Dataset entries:
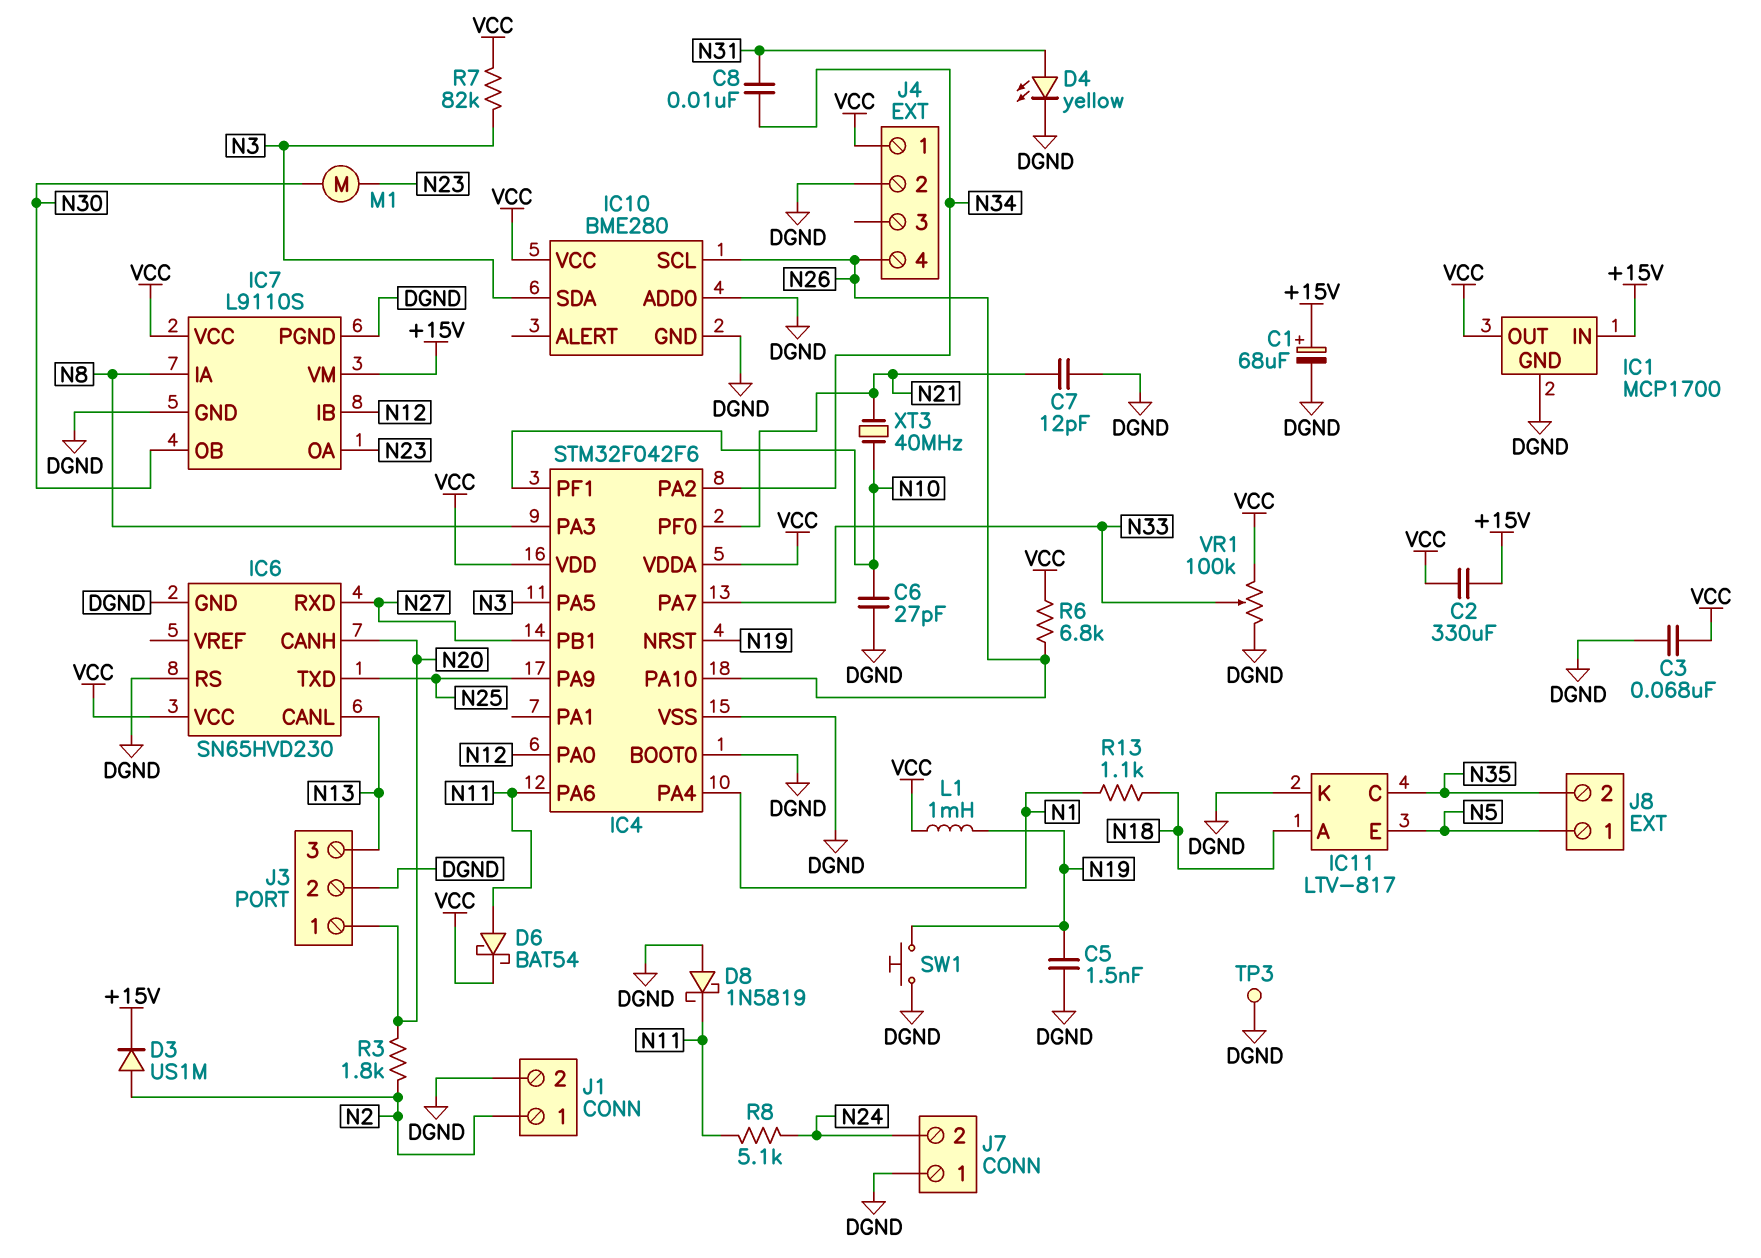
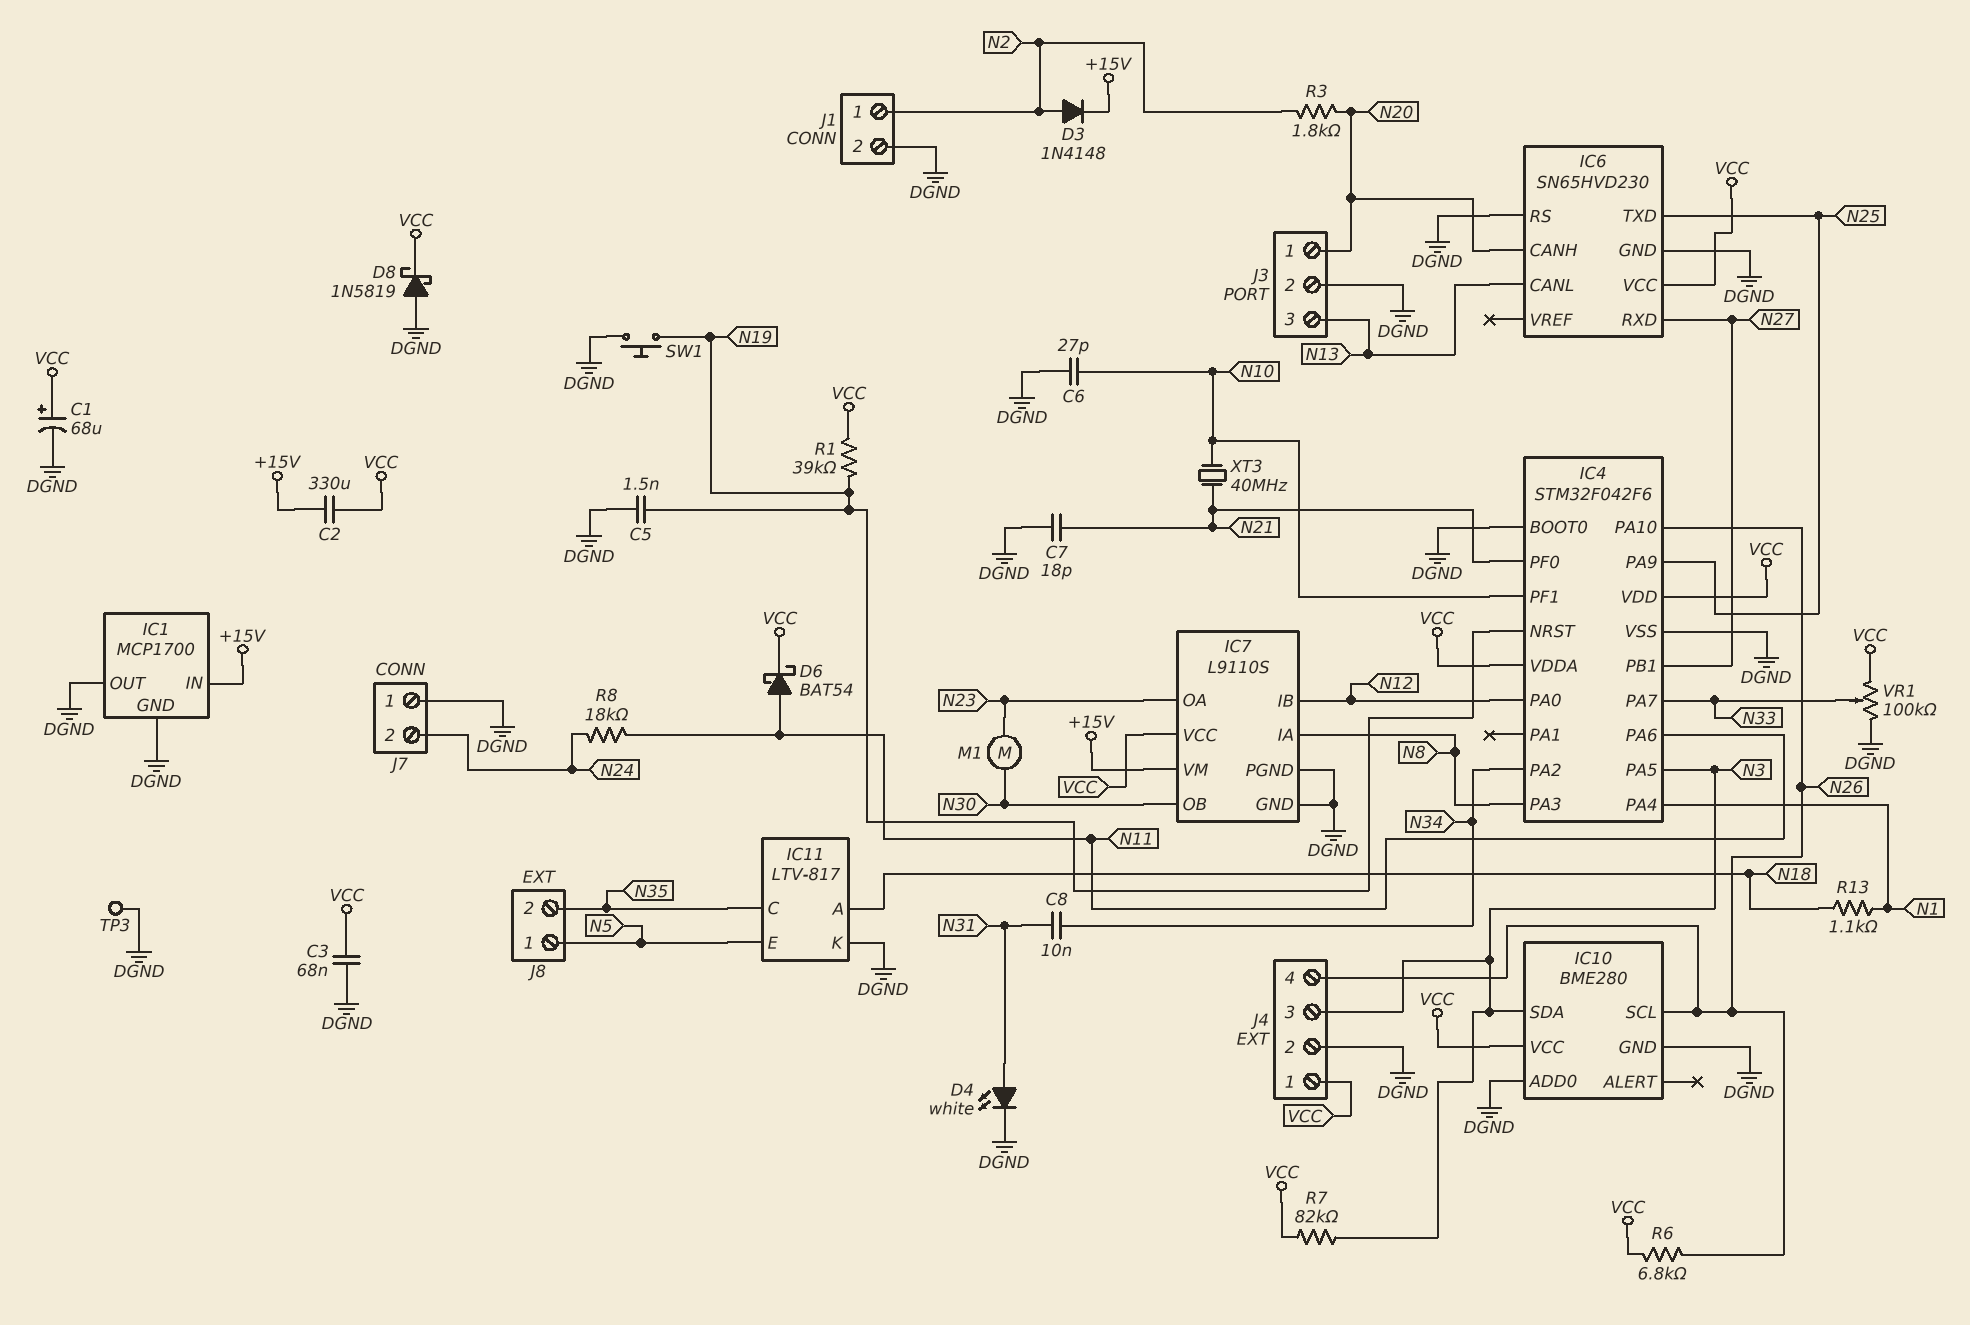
C1: 68uF (plus +15V, minus DGND) -> 68uF (plus VCC, minus DGND)
C7: 12pF (DGND, N21) -> 18pF (DGND, N21)
D3: diode US1M (A N2, K +15V) -> diode 1N4148 (A N2, K +15V)
D4: LED yellow (A N31, K DGND) -> LED white (A N31, K DGND)
D8: schottky 1N5819 (A DGND, K N11) -> schottky 1N5819 (A DGND, K VCC)
IC1 pin OUT: VCC -> DGND
J4 pin 3: none -> N3
L1: 1mH (N19, VCC) -> none
R1: none -> 39k (N19, VCC)
R8: 5.1k (N11, N24) -> 18k (N11, N24)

**Exercise**
Images stay out; the entries above are to be printed exactly.

**Answer to this exercise**
C1: 68uF (plus +15V, minus DGND) -> 68uF (plus VCC, minus DGND)
C7: 12pF (DGND, N21) -> 18pF (DGND, N21)
D3: diode US1M (A N2, K +15V) -> diode 1N4148 (A N2, K +15V)
D4: LED yellow (A N31, K DGND) -> LED white (A N31, K DGND)
D8: schottky 1N5819 (A DGND, K N11) -> schottky 1N5819 (A DGND, K VCC)
IC1 pin OUT: VCC -> DGND
J4 pin 3: none -> N3
L1: 1mH (N19, VCC) -> none
R1: none -> 39k (N19, VCC)
R8: 5.1k (N11, N24) -> 18k (N11, N24)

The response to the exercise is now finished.